**SUPPLIED INFORMATION:**
——————————

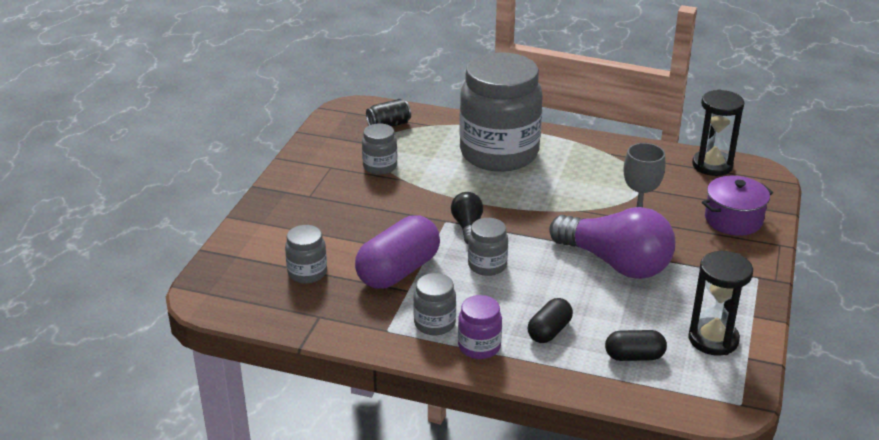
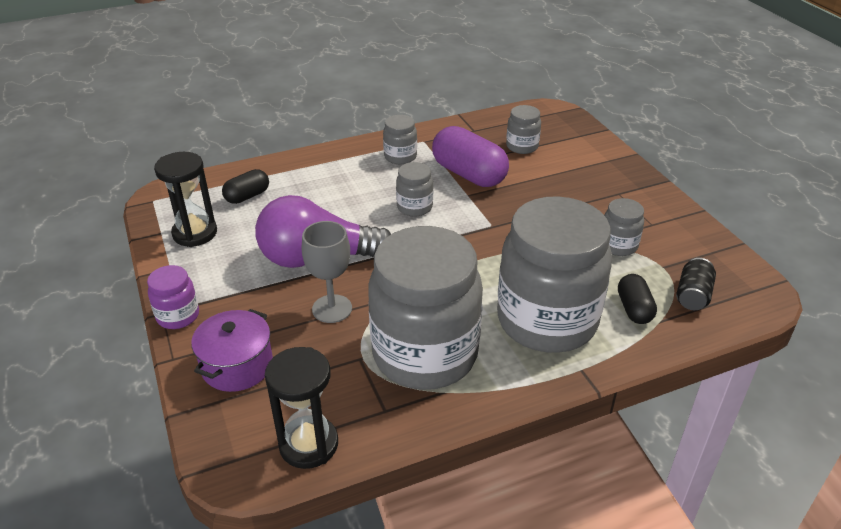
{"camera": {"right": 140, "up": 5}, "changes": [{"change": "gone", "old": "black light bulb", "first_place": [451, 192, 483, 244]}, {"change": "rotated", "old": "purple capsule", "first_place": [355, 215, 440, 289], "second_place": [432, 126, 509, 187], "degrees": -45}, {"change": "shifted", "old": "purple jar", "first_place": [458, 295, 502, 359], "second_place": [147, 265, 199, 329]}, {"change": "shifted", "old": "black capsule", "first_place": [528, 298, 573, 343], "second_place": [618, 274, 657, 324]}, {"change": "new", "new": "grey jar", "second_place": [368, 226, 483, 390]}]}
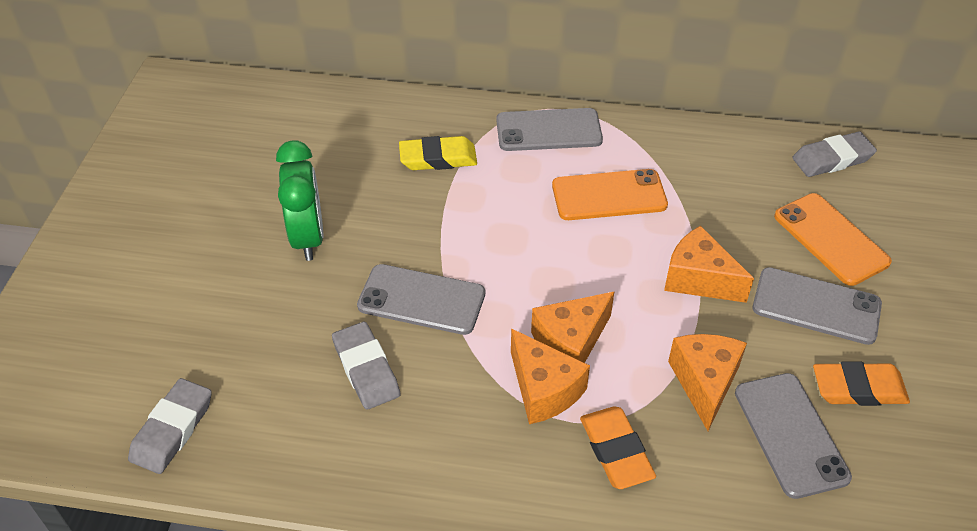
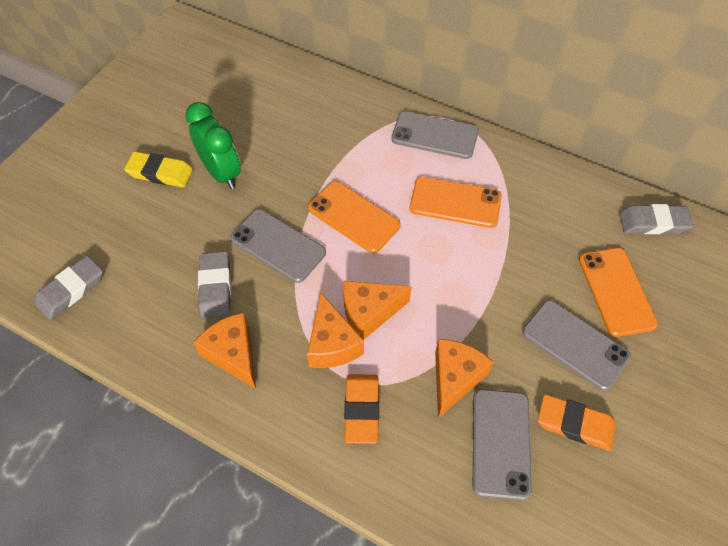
{"camera": {"right": 20, "up": 10}, "changes": [{"change": "shifted", "old": "yellow eraser", "first_place": [399, 136, 477, 170], "second_place": [124, 151, 193, 187]}, {"change": "rotated", "old": "green clock", "first_place": [276, 141, 323, 261], "second_place": [185, 102, 241, 189], "degrees": -45}, {"change": "shifted", "old": "orange cheese", "first_place": [664, 226, 754, 303], "second_place": [193, 313, 256, 389]}, {"change": "new", "new": "orange phone", "second_place": [308, 181, 401, 253]}]}
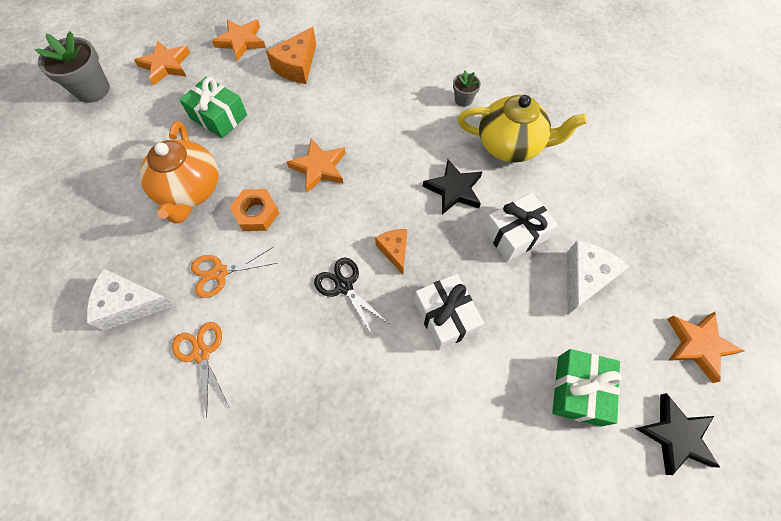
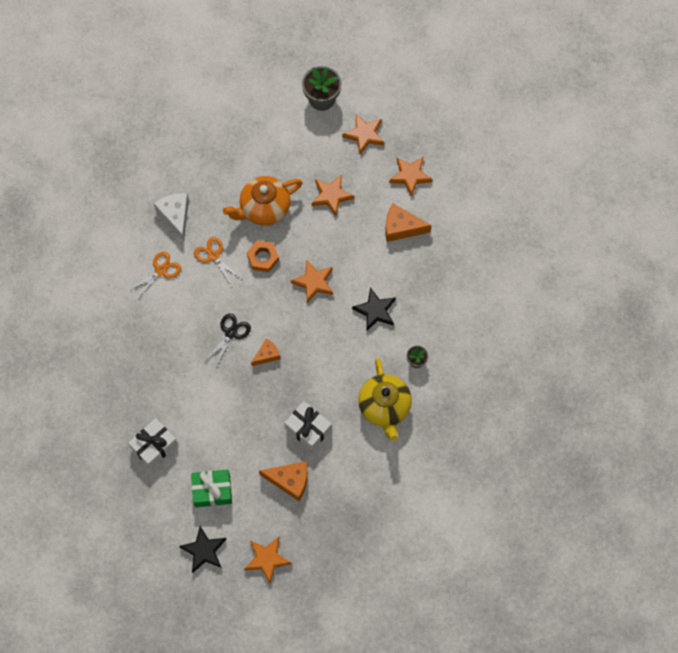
{"camera": {"right": 70, "up": 5}, "changes": [{"change": "swapped", "old": "green gift", "new": "orange star", "first_place": [179, 77, 247, 139], "second_place": [312, 175, 354, 216]}, {"change": "shifted", "old": "black star", "first_place": [423, 159, 483, 215], "second_place": [352, 287, 396, 331]}, {"change": "repainted", "old": "white cheese", "new": "orange cheese", "first_place": [567, 241, 629, 315], "second_place": [259, 462, 308, 501]}, {"change": "shifted", "old": "white gift", "first_place": [414, 274, 484, 350], "second_place": [128, 418, 178, 469]}]}
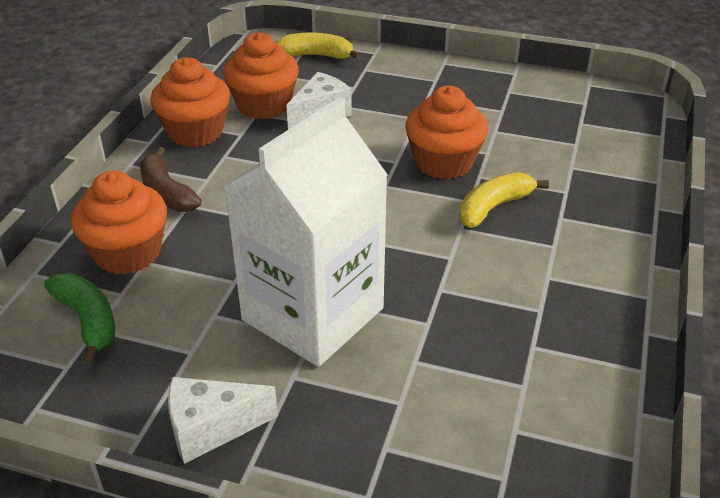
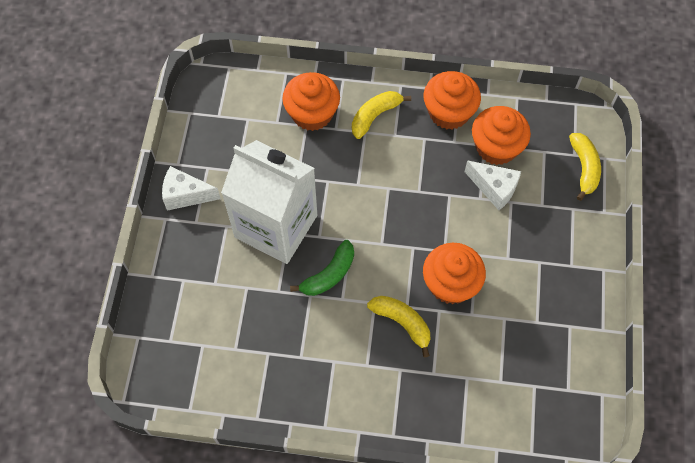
{"camera": {"right": 80, "up": 25}, "changes": [{"change": "repainted", "old": "brown banana", "new": "yellow banana", "first_place": [140, 147, 202, 212], "second_place": [352, 91, 411, 139]}, {"change": "shifted", "old": "green banana", "first_place": [44, 273, 115, 363], "second_place": [290, 240, 354, 296]}, {"change": "rotated", "old": "white cheese", "first_place": [168, 377, 278, 464], "second_place": [162, 166, 221, 211], "degrees": -60}]}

——————————

**WHAT YOU ARE ASKED TO DO:**
I would like the data above transcribed exactly, with its pictures left out.

**WORKED SOLUTION:**
{"camera": {"right": 140, "up": 5}, "changes": [{"change": "gone", "old": "black light bulb", "first_place": [451, 192, 483, 244]}, {"change": "rotated", "old": "purple capsule", "first_place": [355, 215, 440, 289], "second_place": [432, 126, 509, 187], "degrees": -45}, {"change": "shifted", "old": "purple jar", "first_place": [458, 295, 502, 359], "second_place": [147, 265, 199, 329]}, {"change": "shifted", "old": "black capsule", "first_place": [528, 298, 573, 343], "second_place": [618, 274, 657, 324]}, {"change": "new", "new": "grey jar", "second_place": [368, 226, 483, 390]}]}
{"camera": {"right": 20, "up": 10}, "changes": [{"change": "shifted", "old": "yellow eraser", "first_place": [399, 136, 477, 170], "second_place": [124, 151, 193, 187]}, {"change": "rotated", "old": "green clock", "first_place": [276, 141, 323, 261], "second_place": [185, 102, 241, 189], "degrees": -45}, {"change": "shifted", "old": "orange cheese", "first_place": [664, 226, 754, 303], "second_place": [193, 313, 256, 389]}, {"change": "new", "new": "orange phone", "second_place": [308, 181, 401, 253]}]}
{"camera": {"right": 70, "up": 5}, "changes": [{"change": "swapped", "old": "green gift", "new": "orange star", "first_place": [179, 77, 247, 139], "second_place": [312, 175, 354, 216]}, {"change": "shifted", "old": "black star", "first_place": [423, 159, 483, 215], "second_place": [352, 287, 396, 331]}, {"change": "repainted", "old": "white cheese", "new": "orange cheese", "first_place": [567, 241, 629, 315], "second_place": [259, 462, 308, 501]}, {"change": "shifted", "old": "white gift", "first_place": [414, 274, 484, 350], "second_place": [128, 418, 178, 469]}]}
{"camera": {"right": 80, "up": 25}, "changes": [{"change": "repainted", "old": "brown banana", "new": "yellow banana", "first_place": [140, 147, 202, 212], "second_place": [352, 91, 411, 139]}, {"change": "shifted", "old": "green banana", "first_place": [44, 273, 115, 363], "second_place": [290, 240, 354, 296]}, {"change": "rotated", "old": "white cheese", "first_place": [168, 377, 278, 464], "second_place": [162, 166, 221, 211], "degrees": -60}]}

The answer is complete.